--- RECORDS FOR PROCESSING Enclosed Below ---

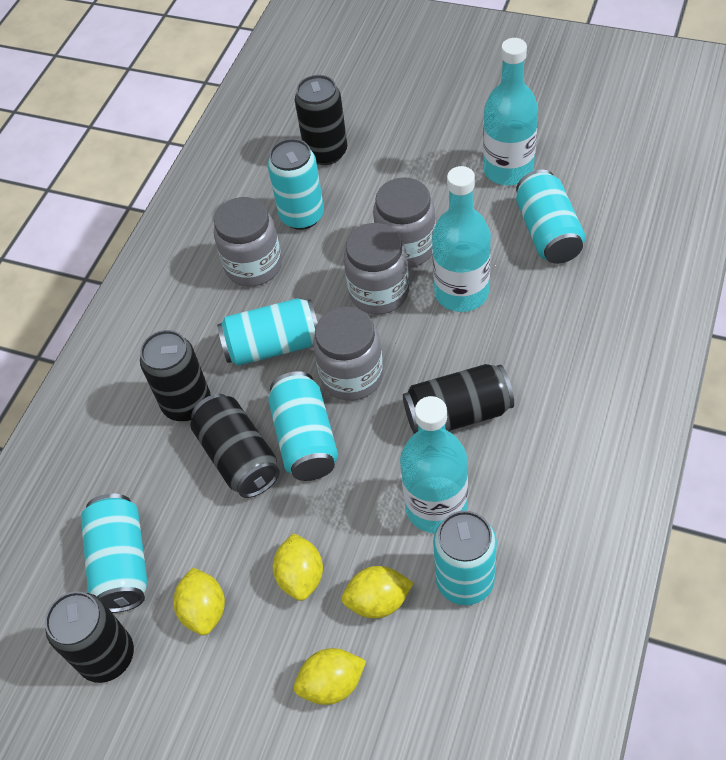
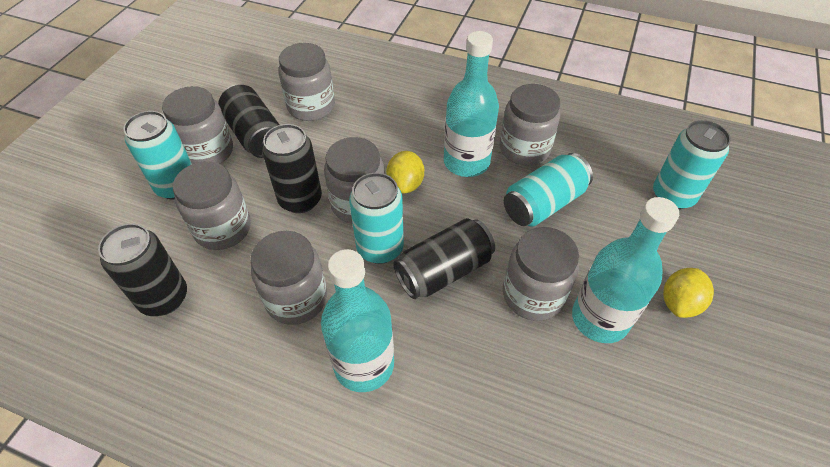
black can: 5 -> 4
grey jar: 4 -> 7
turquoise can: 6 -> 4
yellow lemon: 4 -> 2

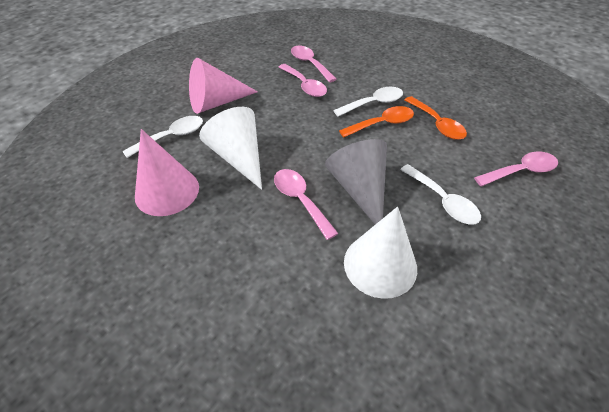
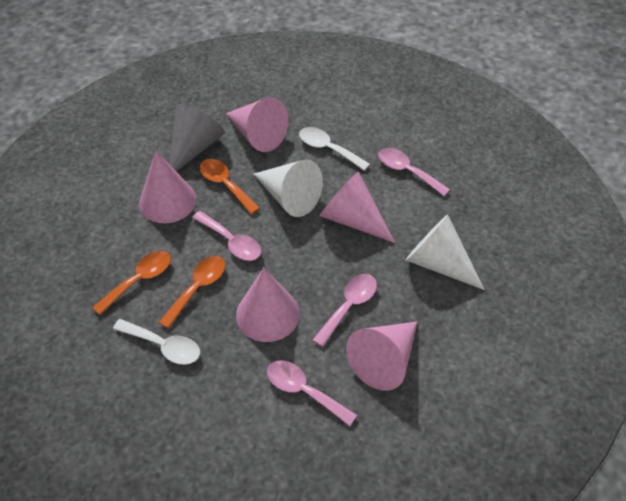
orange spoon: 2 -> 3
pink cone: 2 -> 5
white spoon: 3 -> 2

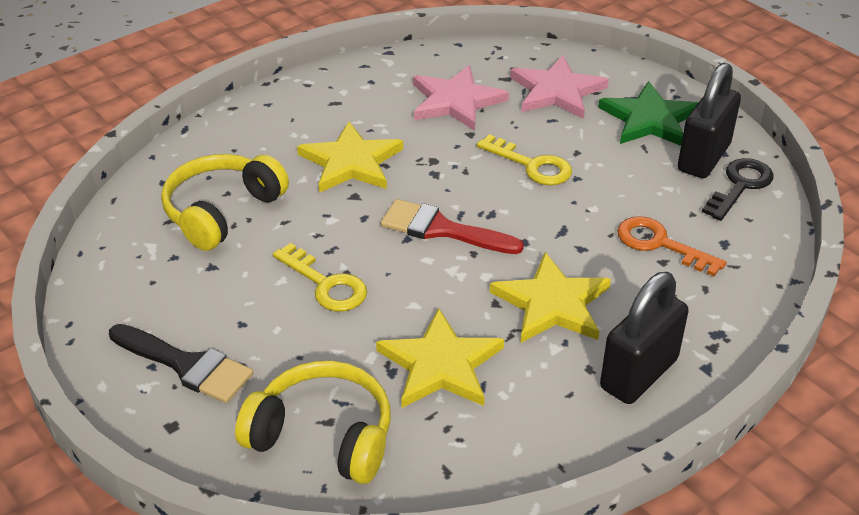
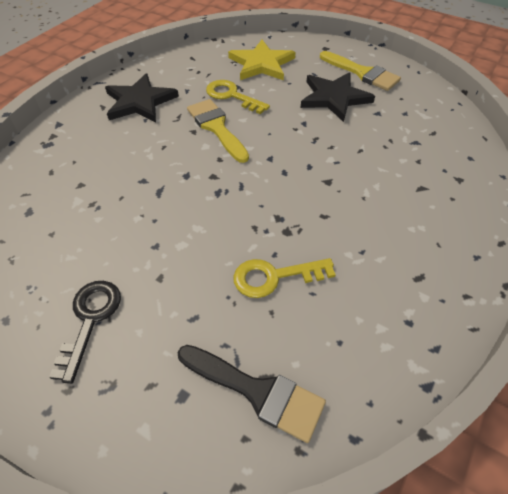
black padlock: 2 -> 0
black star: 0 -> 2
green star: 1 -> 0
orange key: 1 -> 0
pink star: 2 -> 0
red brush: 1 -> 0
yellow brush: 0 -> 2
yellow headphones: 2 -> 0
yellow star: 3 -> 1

--- End of Enclosed RECORDS FOR PROCESSING ---

# [PROBLEM TO SOLVE]
In the copy, include every record exactly and no pictures at all.

# [RESPONSE TO THIS EXERCISE]
black can: 5 -> 4
grey jar: 4 -> 7
turquoise can: 6 -> 4
yellow lemon: 4 -> 2

orange spoon: 2 -> 3
pink cone: 2 -> 5
white spoon: 3 -> 2

black padlock: 2 -> 0
black star: 0 -> 2
green star: 1 -> 0
orange key: 1 -> 0
pink star: 2 -> 0
red brush: 1 -> 0
yellow brush: 0 -> 2
yellow headphones: 2 -> 0
yellow star: 3 -> 1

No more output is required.